INFORMATION SUPPLIED:

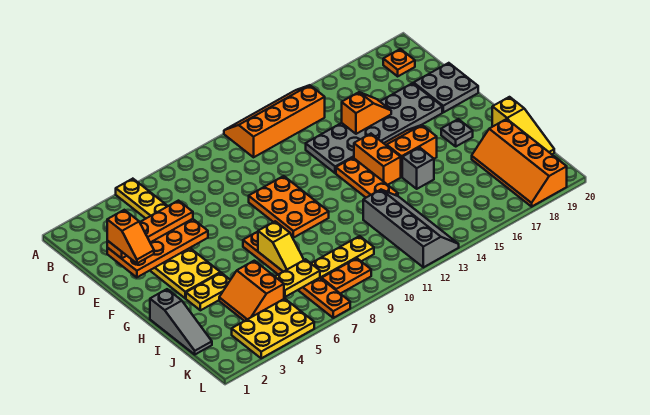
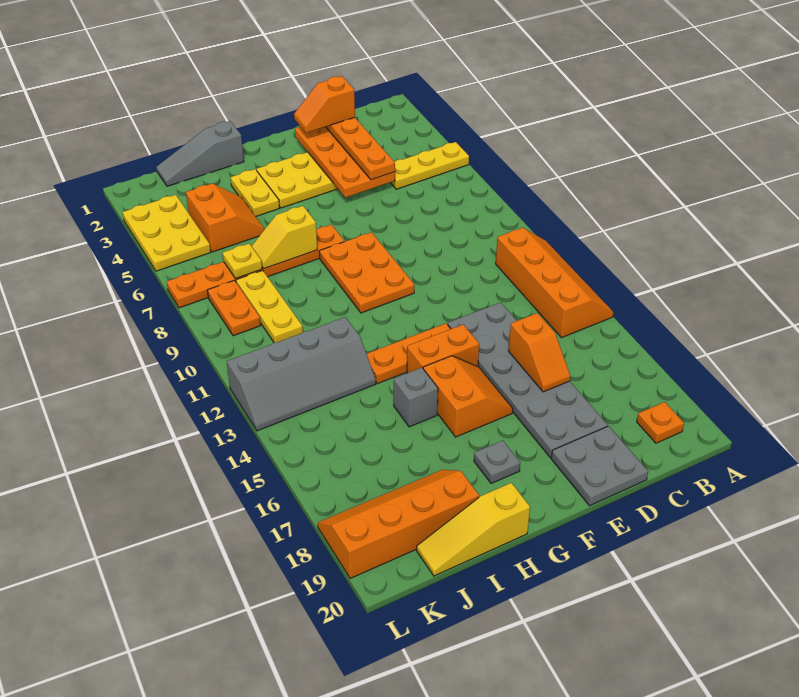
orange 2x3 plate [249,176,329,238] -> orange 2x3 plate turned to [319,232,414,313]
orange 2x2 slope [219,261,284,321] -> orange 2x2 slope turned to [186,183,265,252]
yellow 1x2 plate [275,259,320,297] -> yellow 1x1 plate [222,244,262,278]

* * *

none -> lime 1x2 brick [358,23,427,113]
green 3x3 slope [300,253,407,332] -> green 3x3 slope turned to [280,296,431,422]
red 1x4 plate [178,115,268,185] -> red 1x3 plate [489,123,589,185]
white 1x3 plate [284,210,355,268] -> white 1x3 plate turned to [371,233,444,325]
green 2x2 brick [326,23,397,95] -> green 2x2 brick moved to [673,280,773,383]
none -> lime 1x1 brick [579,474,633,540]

==

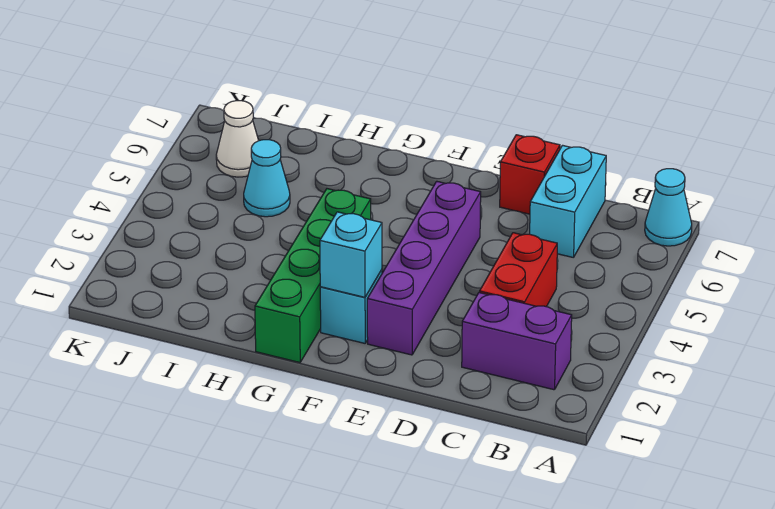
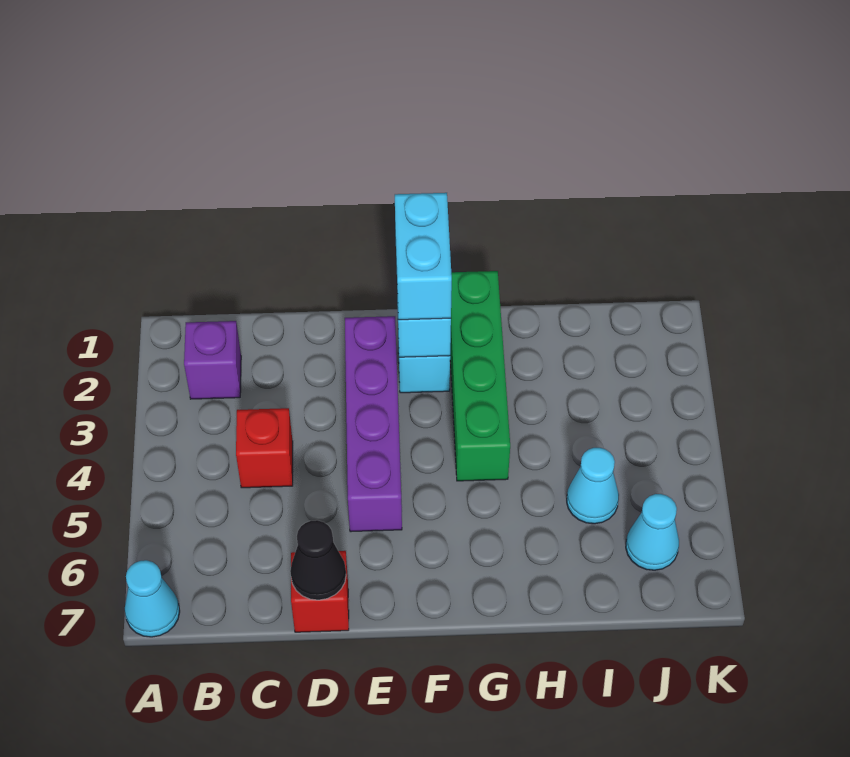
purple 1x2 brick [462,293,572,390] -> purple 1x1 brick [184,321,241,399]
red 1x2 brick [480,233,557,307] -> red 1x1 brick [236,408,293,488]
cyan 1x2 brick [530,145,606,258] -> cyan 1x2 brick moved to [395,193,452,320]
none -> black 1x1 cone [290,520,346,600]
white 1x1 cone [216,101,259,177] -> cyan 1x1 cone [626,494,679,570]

EXERCISE DIRECTIONS:
Out of the data above, set down the lines from the one with "red 1x2 brick" to the one with "white 1x1 cone", both included, exactly as written and with no additions.

TASK RESULT:
red 1x2 brick [480,233,557,307] -> red 1x1 brick [236,408,293,488]
cyan 1x2 brick [530,145,606,258] -> cyan 1x2 brick moved to [395,193,452,320]
none -> black 1x1 cone [290,520,346,600]
white 1x1 cone [216,101,259,177] -> cyan 1x1 cone [626,494,679,570]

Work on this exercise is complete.